_What to work on:_ Scan the lines below for the word "brick". Copy each line you find it in.

+++++

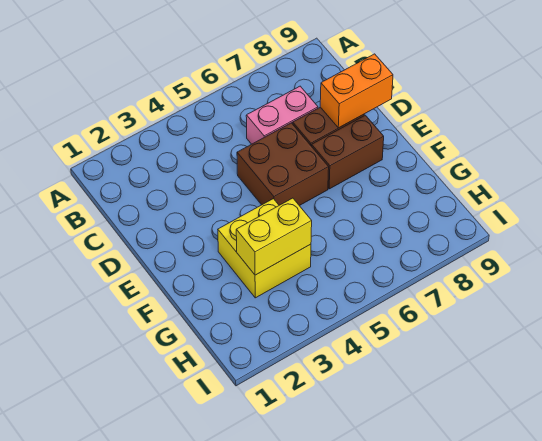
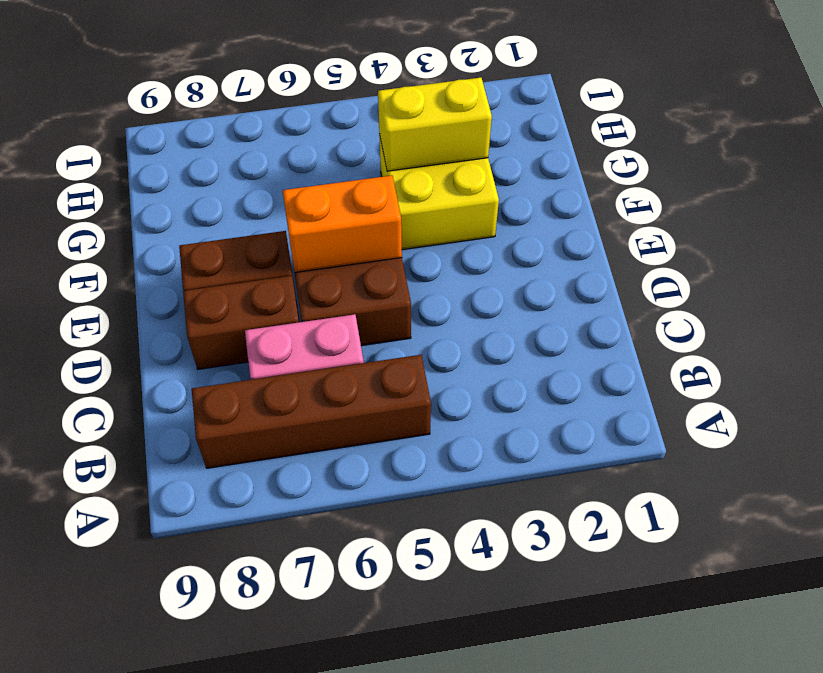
none -> brown brick B5:B8 level 1
orange brick D8:D9 level 2 -> orange brick E5:E6 level 2

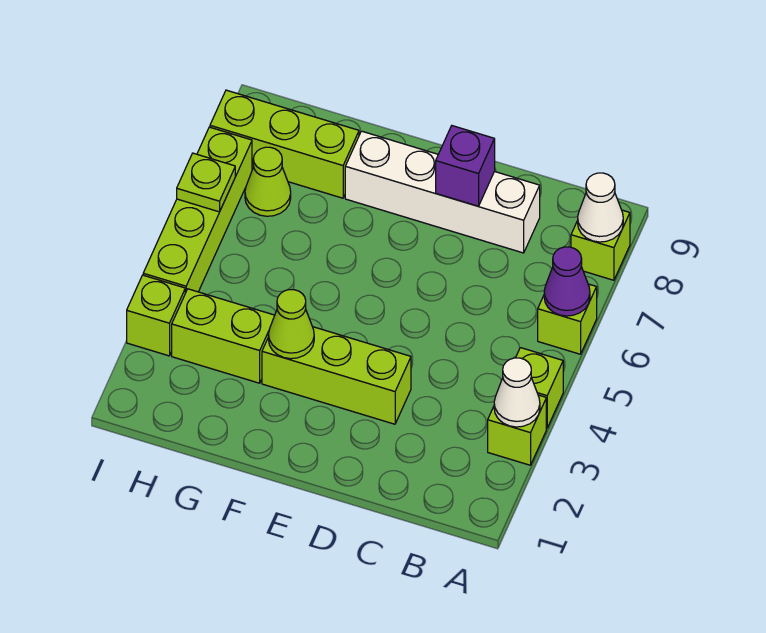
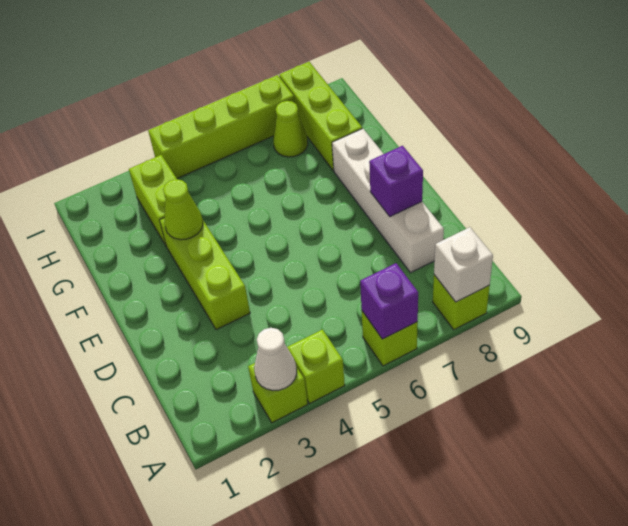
purple cone A6 level 2 -> purple brick A6 level 2
white cone A8 level 2 -> white brick A8 level 2
lime brick I3 level 1 -> none
lime plate I6 level 2 -> none

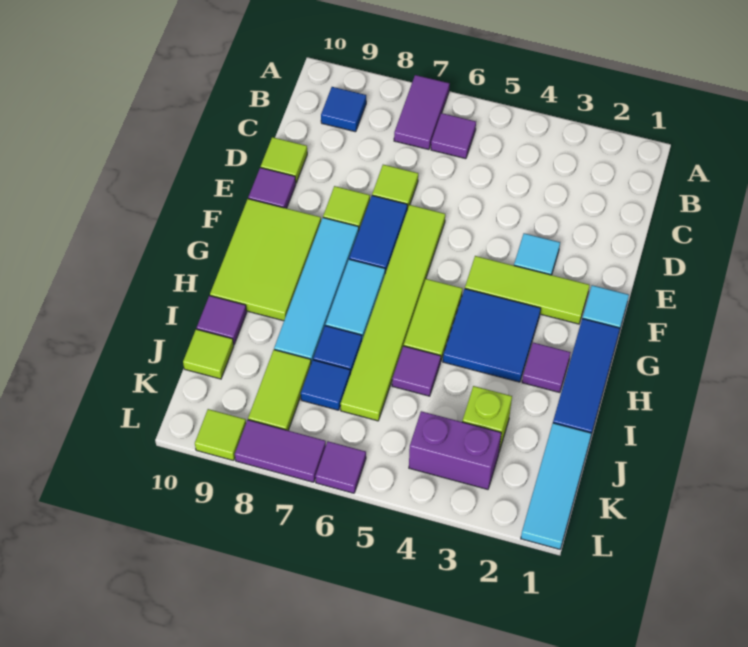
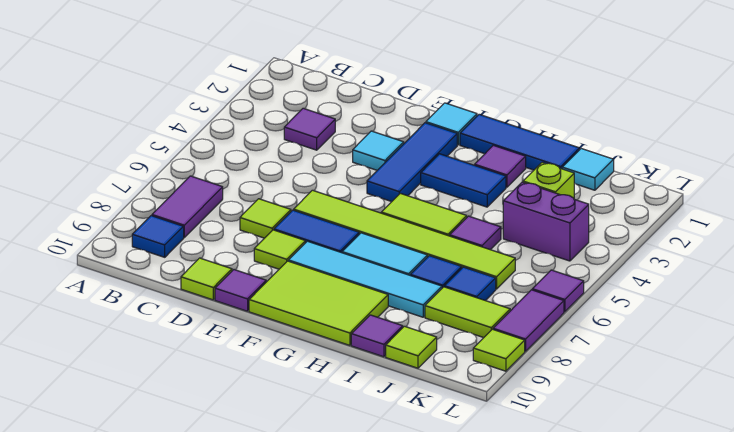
purple tile A7:B7 level 1 -> purple tile B7:B8 level 1
purple tile B6 level 1 -> purple tile C3 level 1
lime tile F2:F4 level 1 -> blue tile F2:F4 level 1
blue tile G3:H4 level 1 -> blue tile G3:H3 level 1
cyan tile J1:L1 level 1 -> cyan tile J1 level 1
purple brick K3:K4 level 1 -> purple brick J4:K4 level 1

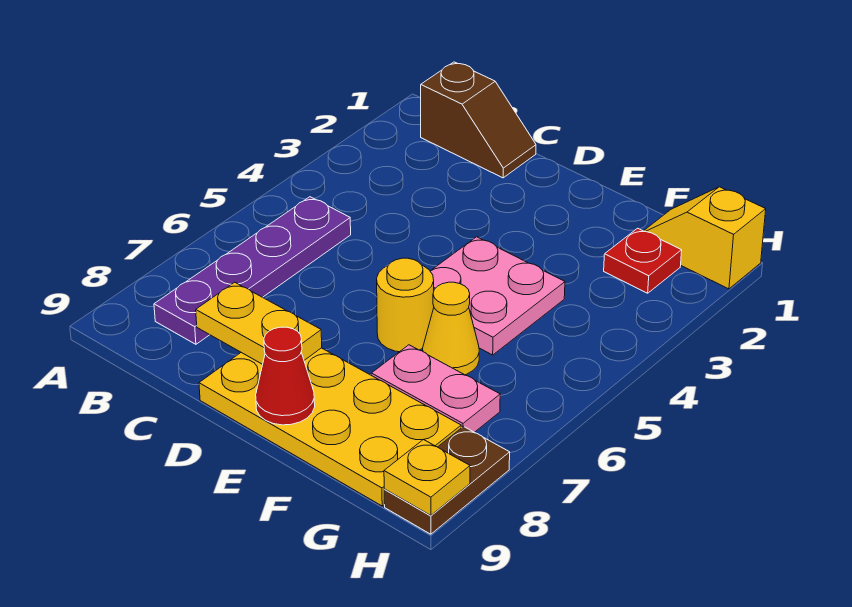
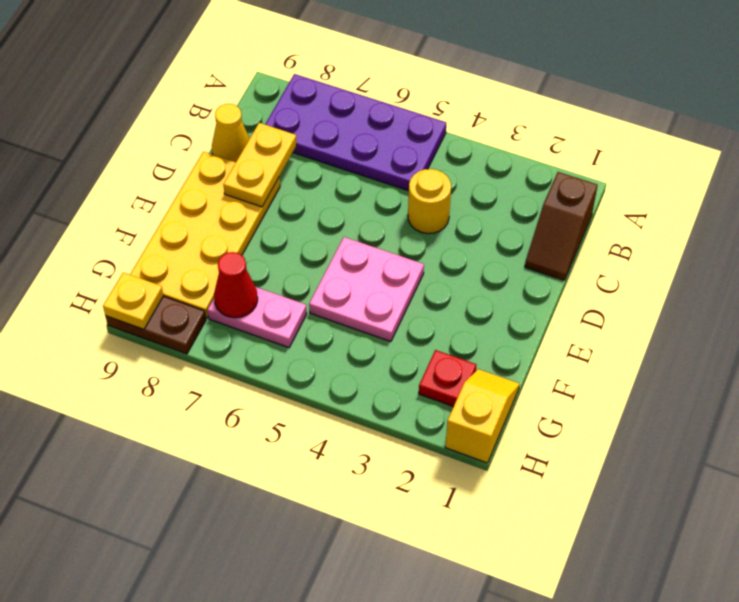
purple plate B5:B8 level 1 -> purple plate A5:B8 level 1
yellow round brick E6 level 1 -> yellow round brick C4 level 1
red cone E9 level 2 -> red cone G7 level 2
yellow cone F6 level 1 -> yellow cone C9 level 1
pink plate F7:G7 level 1 -> pink plate G6:G7 level 1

+++++

_Answer to the exercise:_
none -> brown brick B5:B8 level 1
orange brick D8:D9 level 2 -> orange brick E5:E6 level 2
purple cone A6 level 2 -> purple brick A6 level 2
white cone A8 level 2 -> white brick A8 level 2
lime brick I3 level 1 -> none
purple brick K3:K4 level 1 -> purple brick J4:K4 level 1
yellow round brick E6 level 1 -> yellow round brick C4 level 1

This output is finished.